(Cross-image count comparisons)
+ + + +
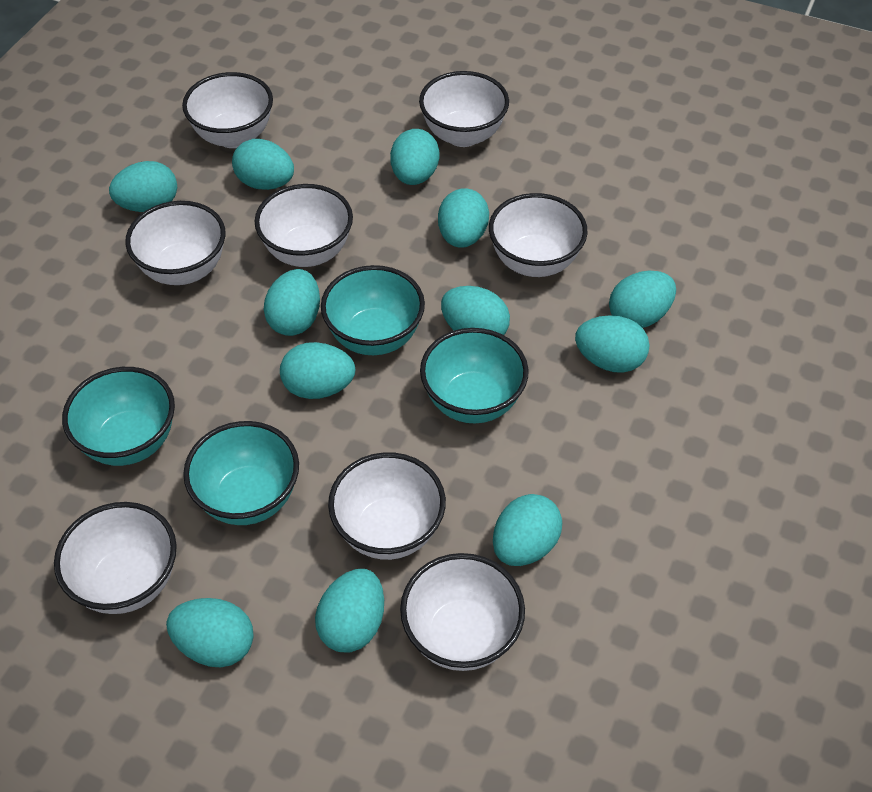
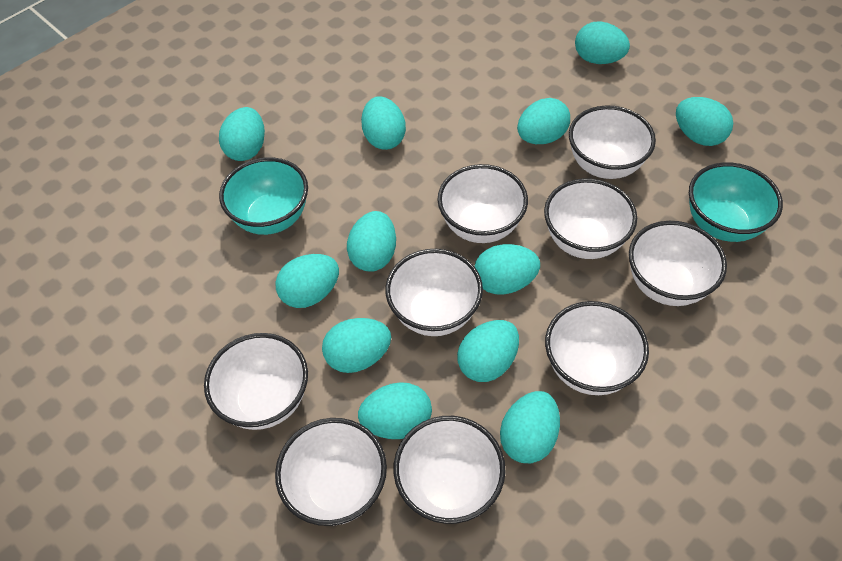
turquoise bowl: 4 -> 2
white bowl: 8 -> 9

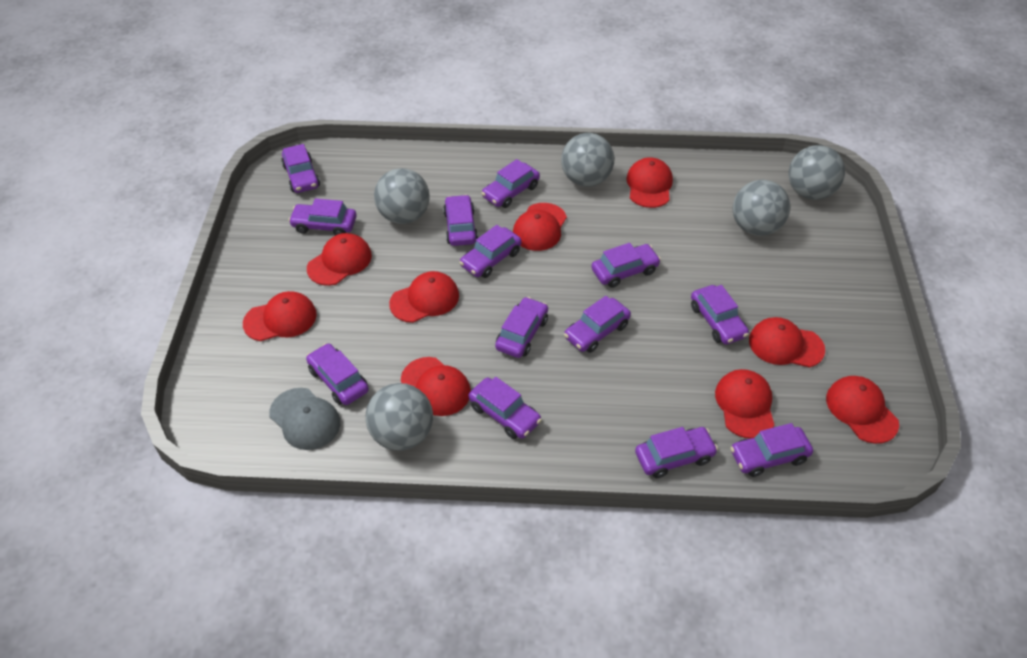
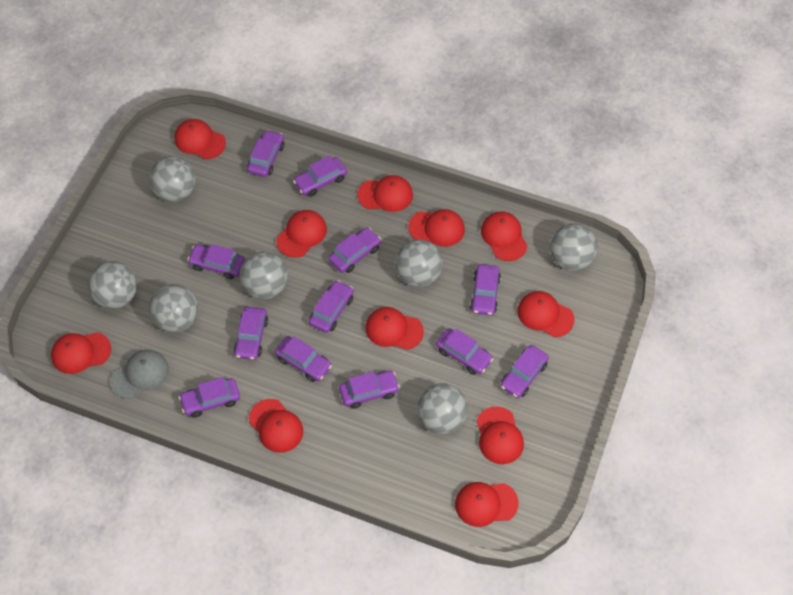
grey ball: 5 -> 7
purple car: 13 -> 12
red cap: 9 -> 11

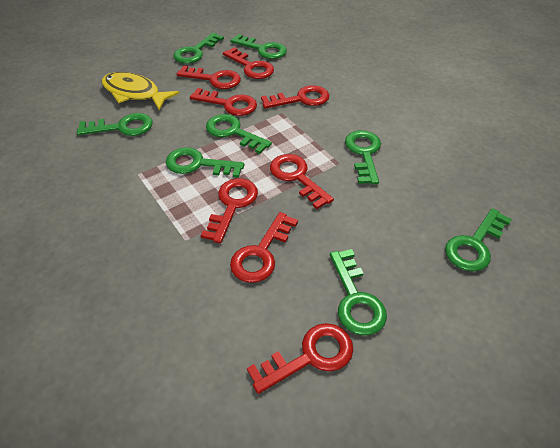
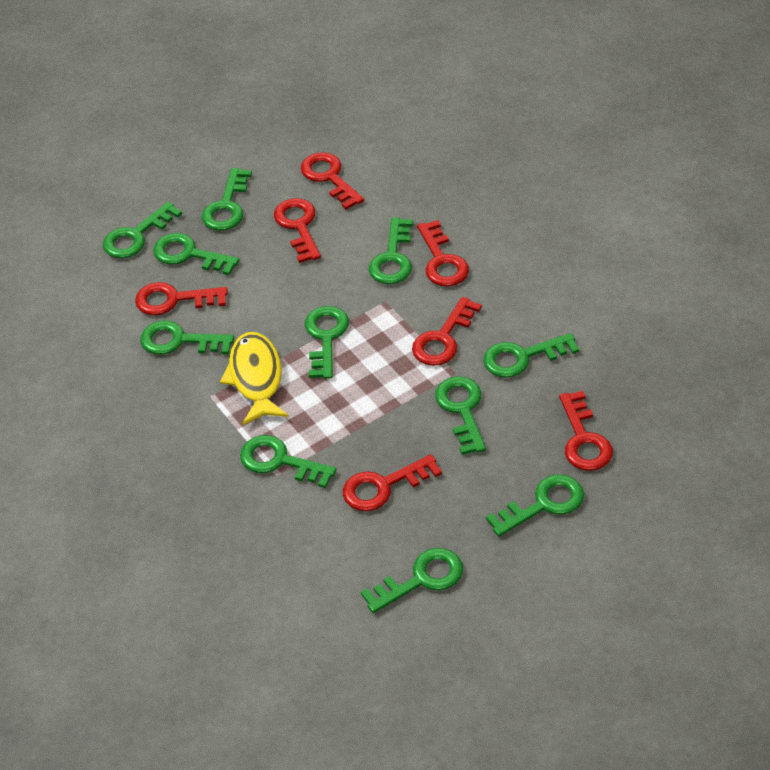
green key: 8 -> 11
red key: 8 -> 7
+ + + +
The problem
Each line of the data must be restated exactly, and the pictures must be left out.

Answer below
turquoise bowl: 4 -> 2
white bowl: 8 -> 9

grey ball: 5 -> 7
purple car: 13 -> 12
red cap: 9 -> 11

green key: 8 -> 11
red key: 8 -> 7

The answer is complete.